Exercise requirements
In the records below, find the line holding "white screwdriver [760,538,839,557]" and the line holding "none -> turquoise cube [610,190,670,258]". Set down both, with every line between them, exactly.

Data to examine
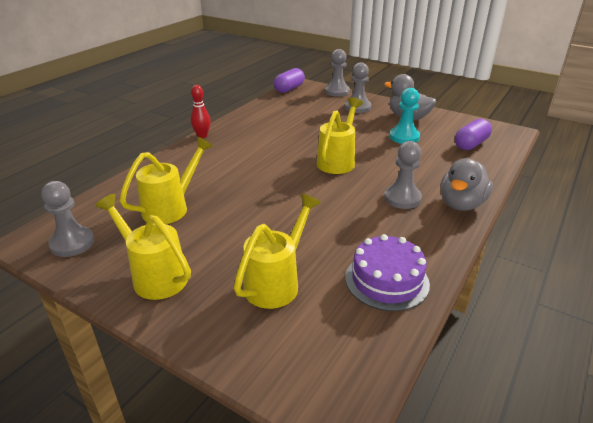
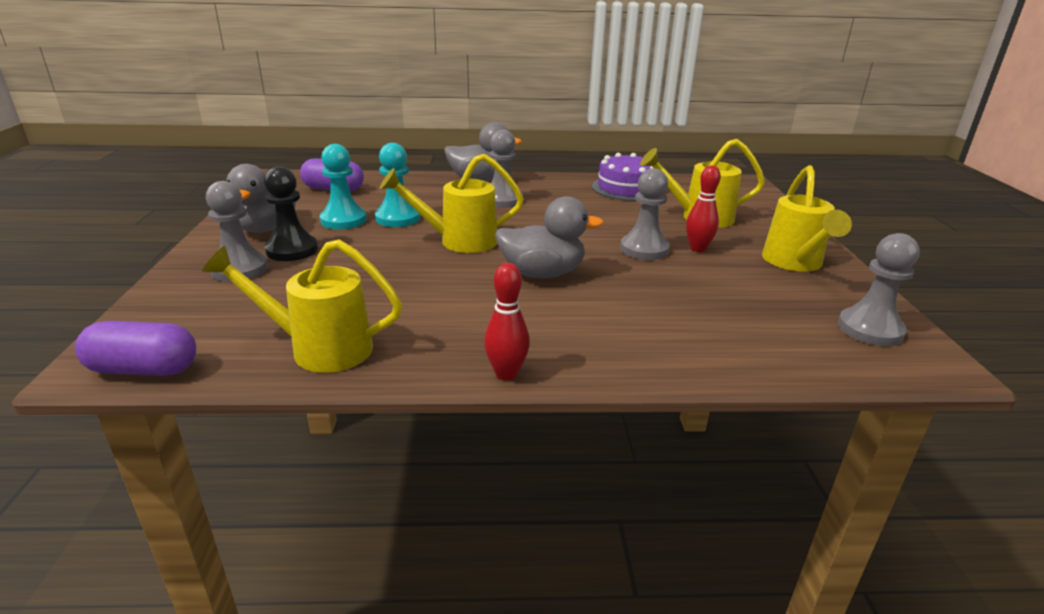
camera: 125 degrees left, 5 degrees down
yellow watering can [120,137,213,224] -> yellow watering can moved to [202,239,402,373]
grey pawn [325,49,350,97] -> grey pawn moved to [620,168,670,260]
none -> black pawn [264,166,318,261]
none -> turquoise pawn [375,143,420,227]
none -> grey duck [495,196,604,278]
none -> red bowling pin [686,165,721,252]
==
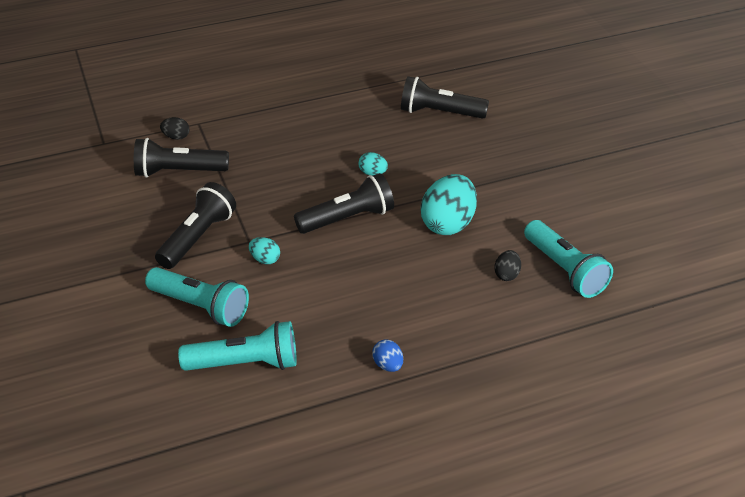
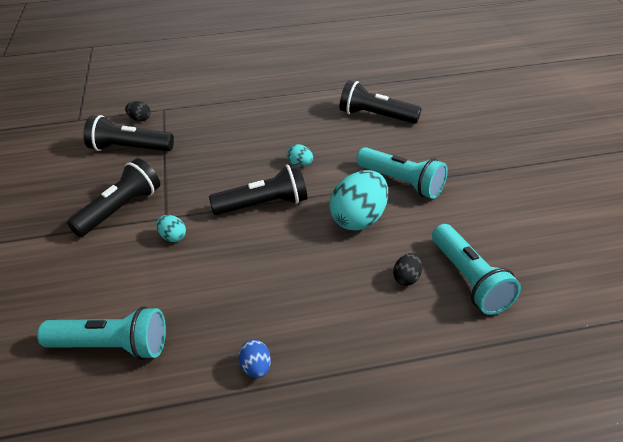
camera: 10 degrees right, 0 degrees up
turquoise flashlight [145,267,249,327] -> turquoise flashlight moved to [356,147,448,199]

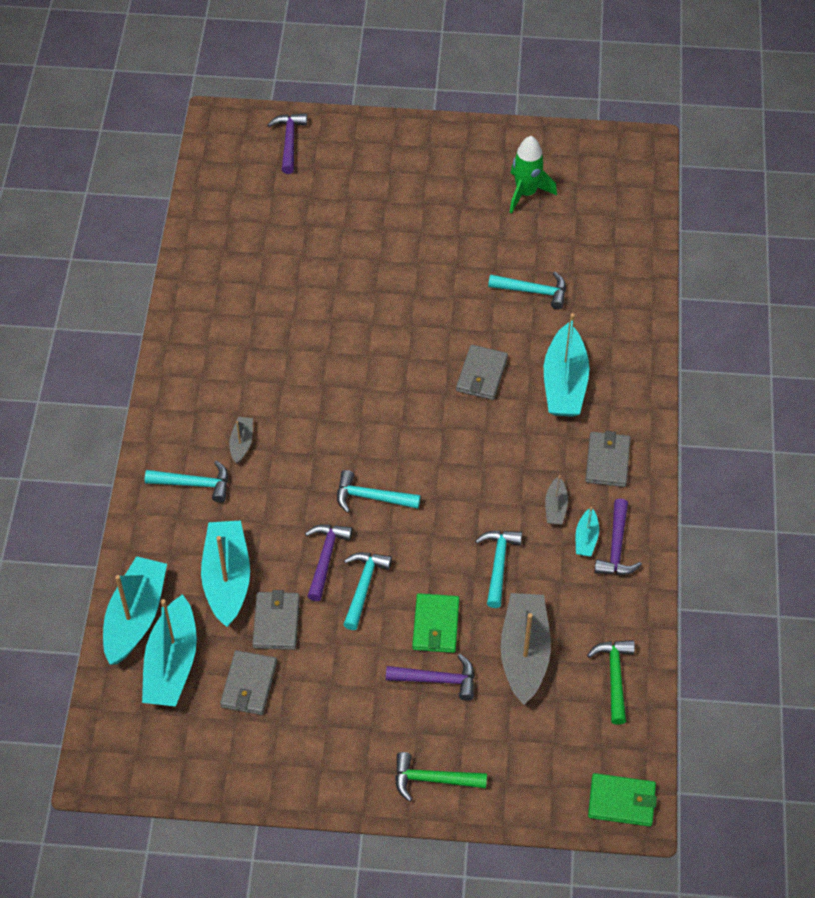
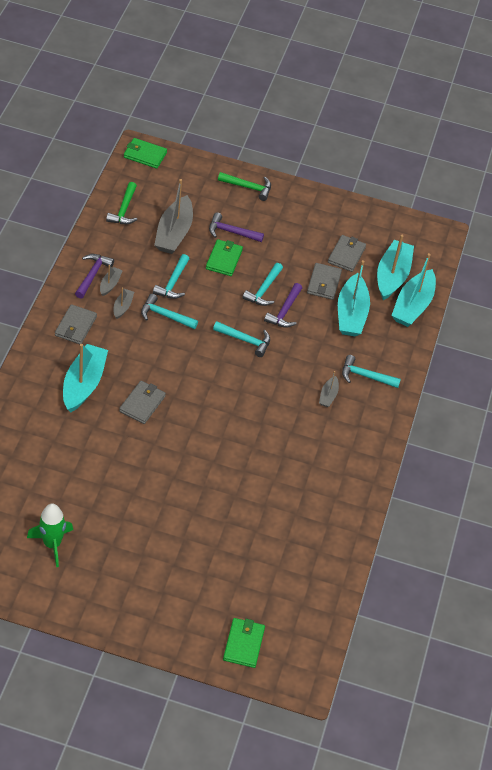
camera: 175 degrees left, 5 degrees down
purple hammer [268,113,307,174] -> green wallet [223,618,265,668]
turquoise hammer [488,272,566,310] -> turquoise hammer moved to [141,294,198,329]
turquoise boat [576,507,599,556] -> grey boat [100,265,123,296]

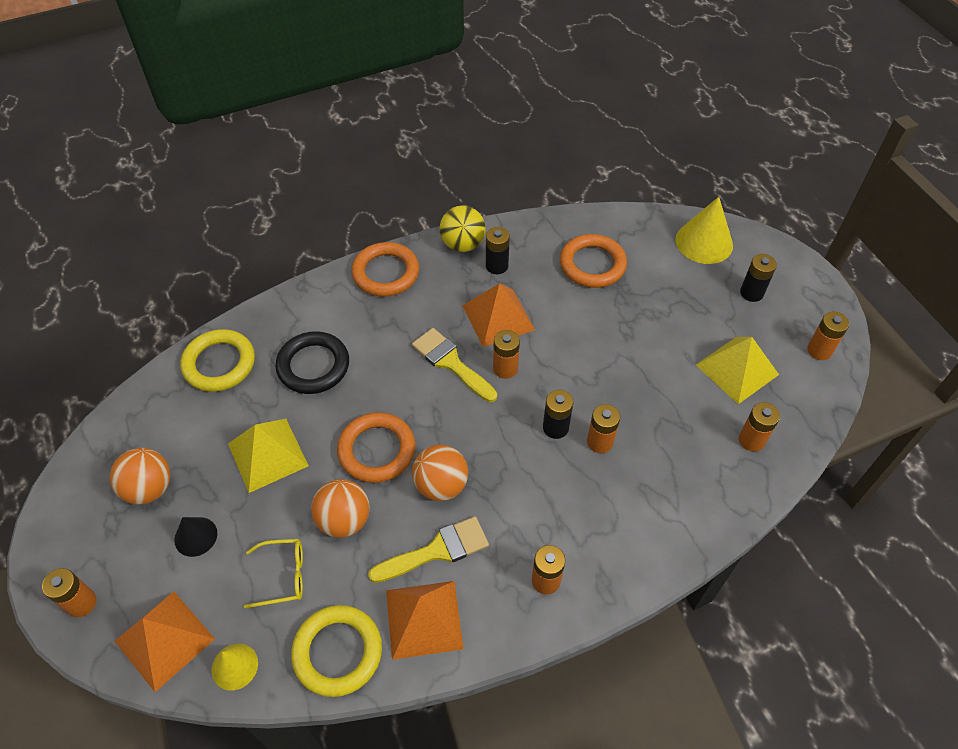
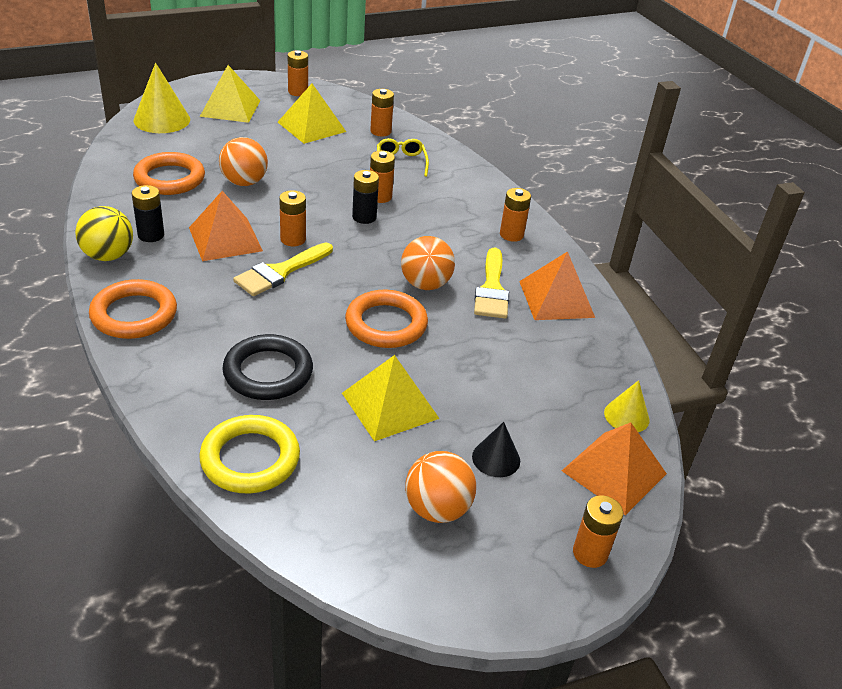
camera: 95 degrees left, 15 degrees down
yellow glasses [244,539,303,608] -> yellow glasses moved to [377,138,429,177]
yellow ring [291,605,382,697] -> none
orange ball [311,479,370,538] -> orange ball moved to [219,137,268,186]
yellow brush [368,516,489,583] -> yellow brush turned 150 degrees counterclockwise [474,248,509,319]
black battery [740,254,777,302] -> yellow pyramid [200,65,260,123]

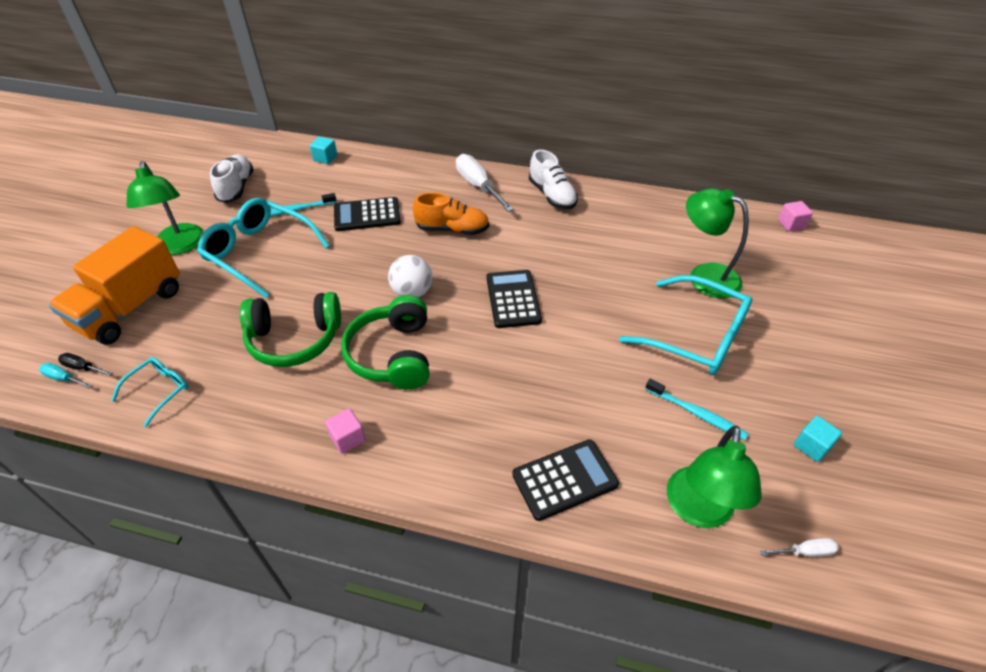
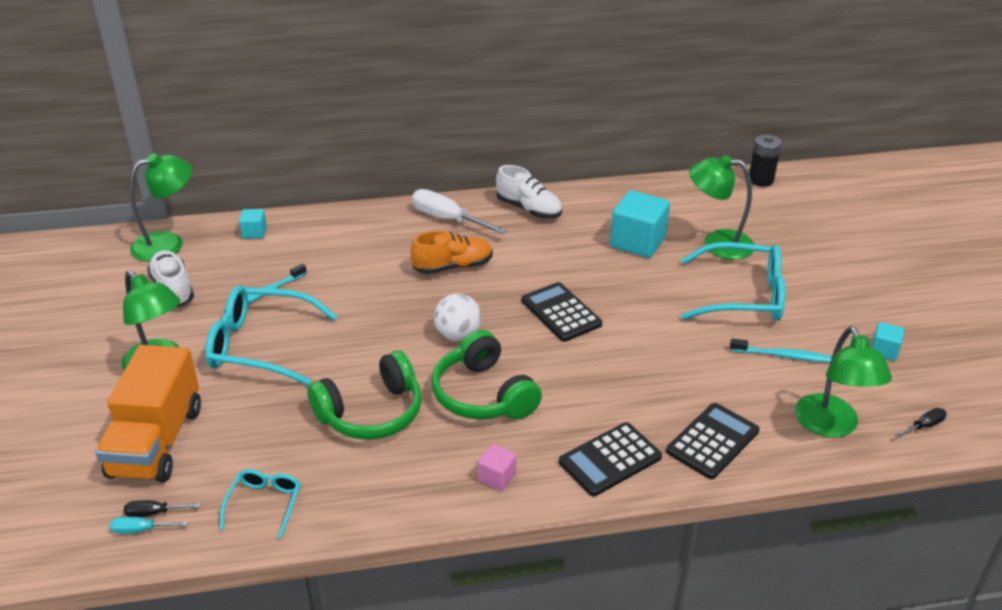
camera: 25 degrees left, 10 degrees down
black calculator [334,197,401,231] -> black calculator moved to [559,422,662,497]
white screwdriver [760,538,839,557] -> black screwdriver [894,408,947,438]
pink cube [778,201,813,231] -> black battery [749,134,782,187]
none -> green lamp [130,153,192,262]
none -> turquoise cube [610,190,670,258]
* * *
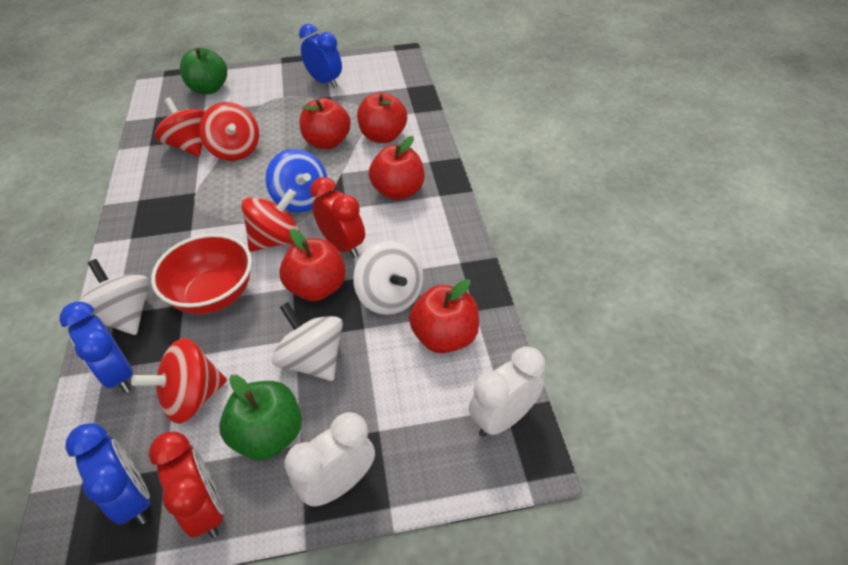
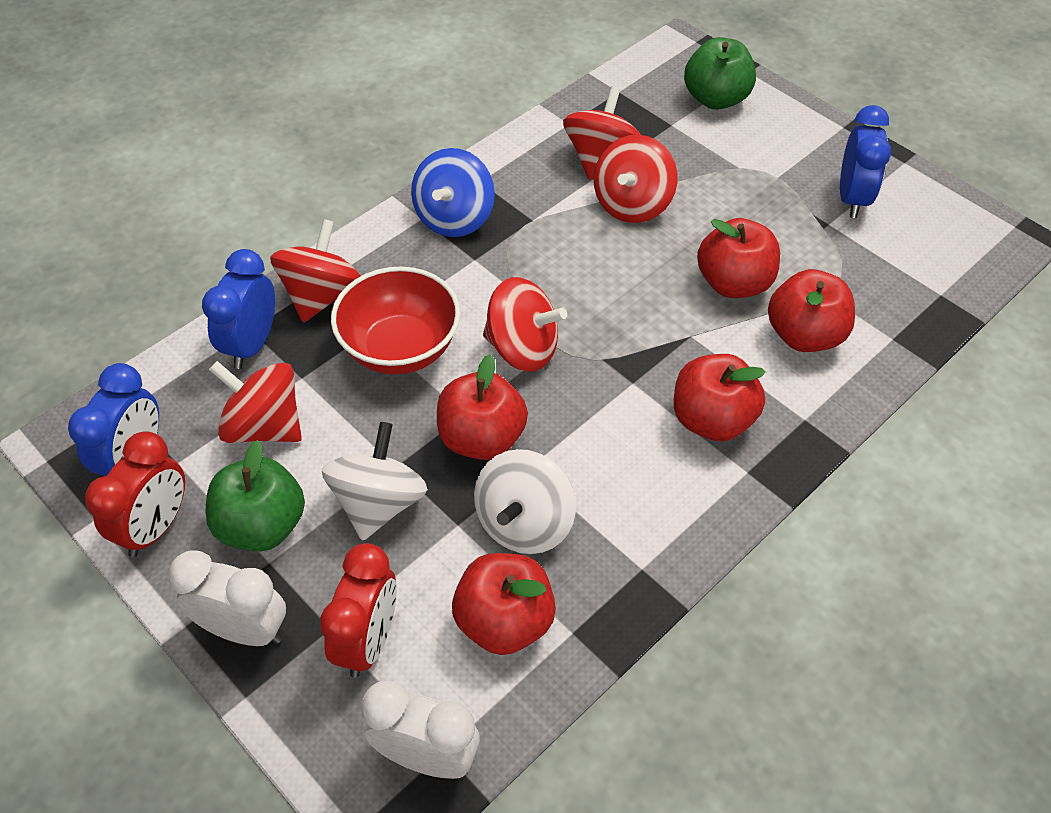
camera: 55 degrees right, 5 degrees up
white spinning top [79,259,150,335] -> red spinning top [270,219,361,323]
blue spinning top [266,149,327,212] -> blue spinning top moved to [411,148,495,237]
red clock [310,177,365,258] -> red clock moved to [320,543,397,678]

Output below
white screwdriver [760,538,839,557] -> black screwdriver [894,408,947,438]
pink cube [778,201,813,231] -> black battery [749,134,782,187]
none -> green lamp [130,153,192,262]
none -> turquoise cube [610,190,670,258]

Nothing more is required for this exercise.